Instructions to follow >> Exactly as they appear, output all of the records. Skip any images.

Data under study >>
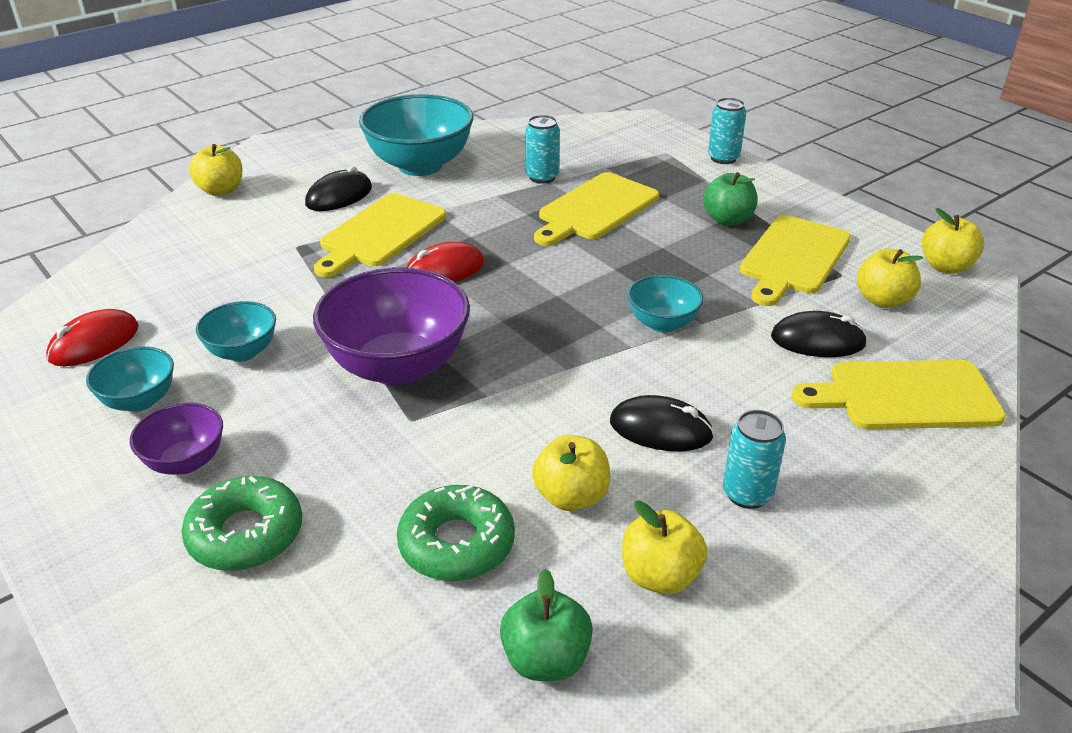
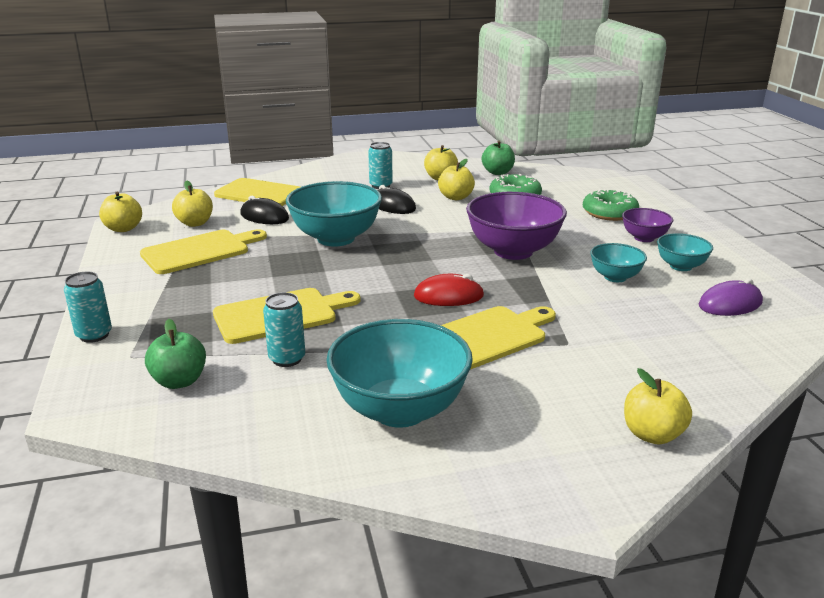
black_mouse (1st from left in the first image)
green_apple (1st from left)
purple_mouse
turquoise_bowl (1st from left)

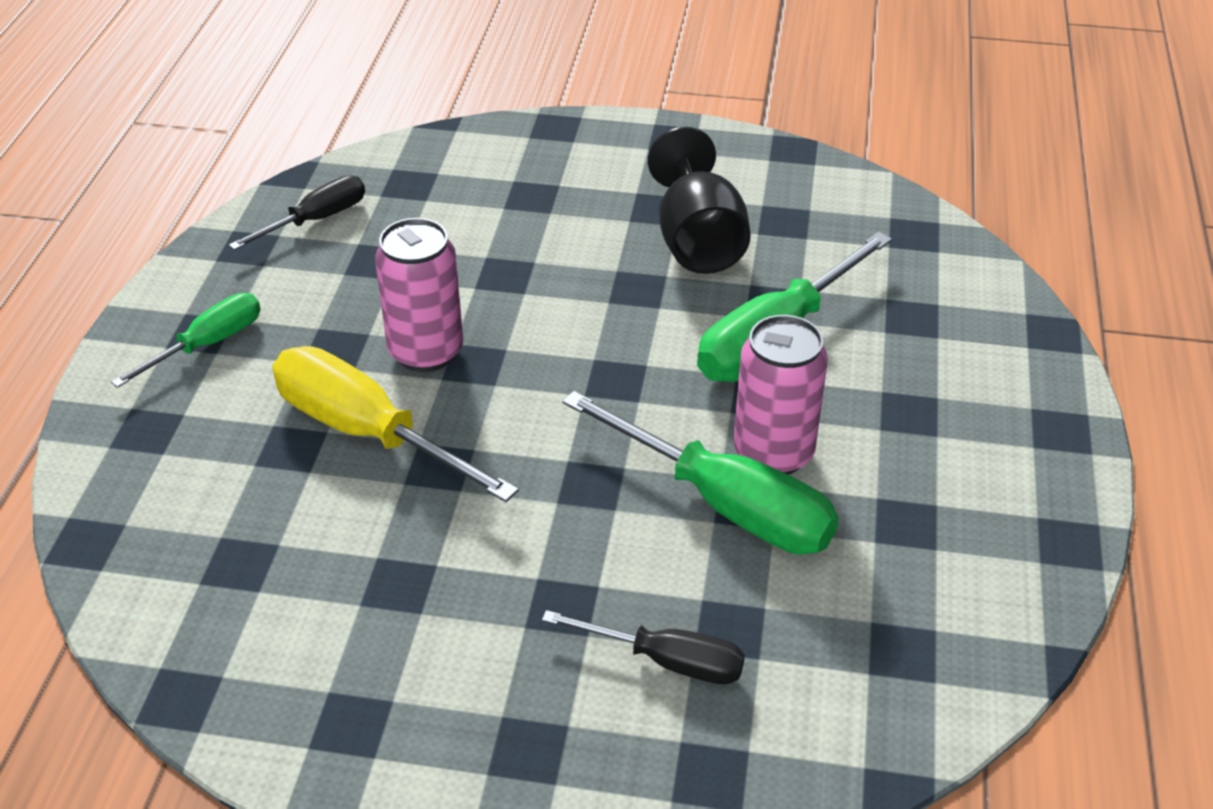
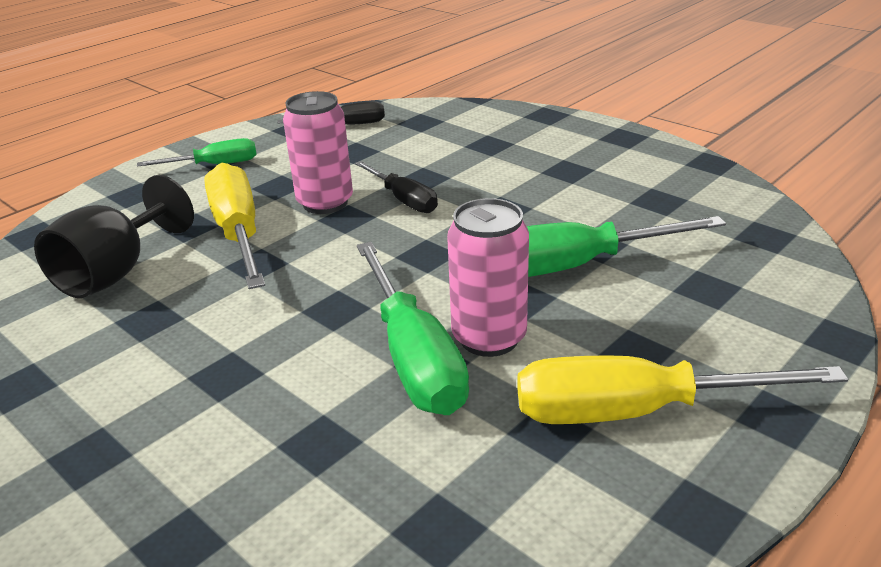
yellow_screwdriver (2nd from left)
black_screwdriver (2nd from left)
black_goblet

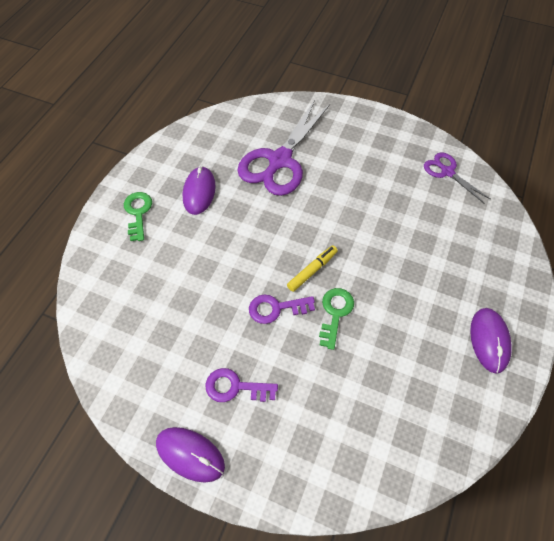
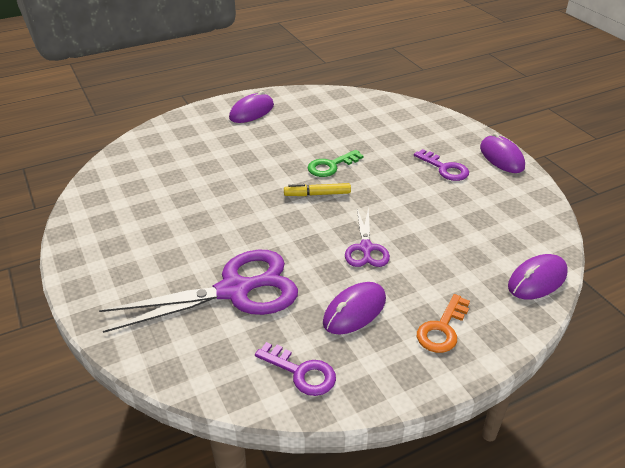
purple_mouse (4th from left)
purple_key (1st from left)
purple_scissors (2nd from left)
orange_key

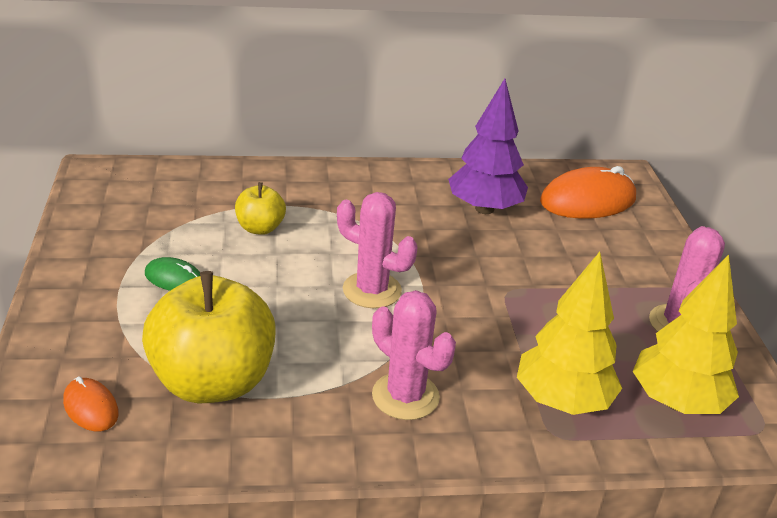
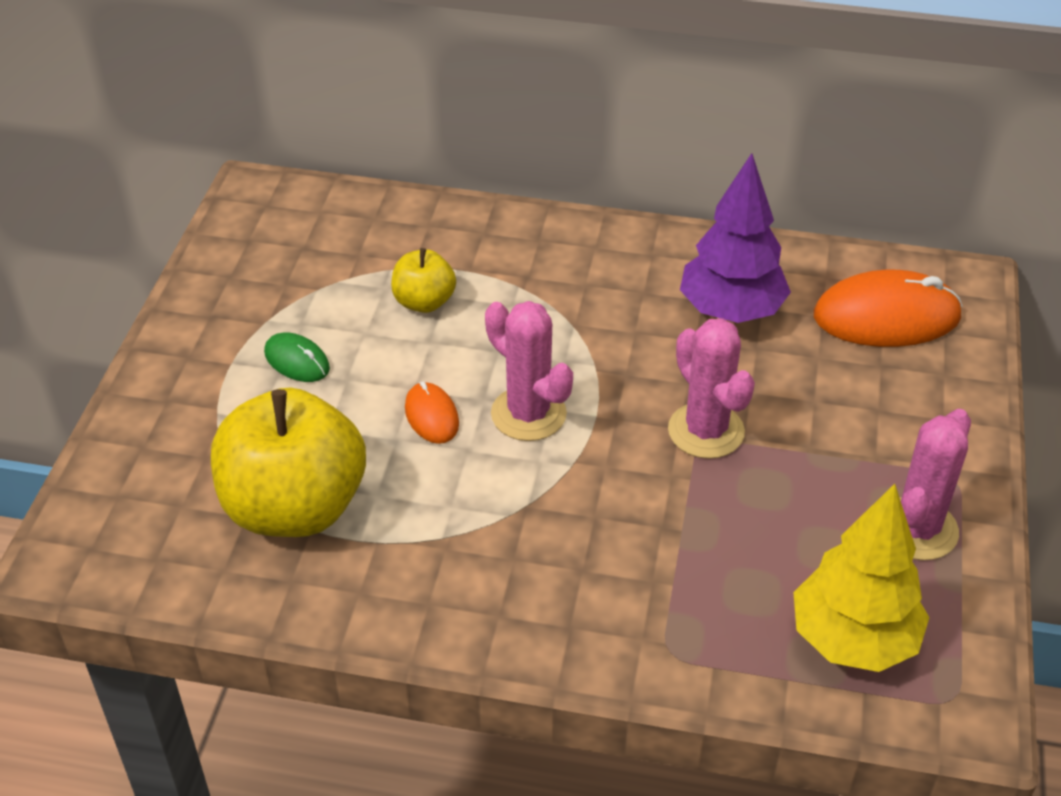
yellow_tree (1st from left in the first image)
orange_mouse (1st from left)
pink_cactus (2nd from left)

Finished task >>
black_mouse (1st from left in the first image)
green_apple (1st from left)
purple_mouse
turquoise_bowl (1st from left)

yellow_screwdriver (2nd from left)
black_screwdriver (2nd from left)
black_goblet

purple_mouse (4th from left)
purple_key (1st from left)
purple_scissors (2nd from left)
orange_key

yellow_tree (1st from left in the first image)
orange_mouse (1st from left)
pink_cactus (2nd from left)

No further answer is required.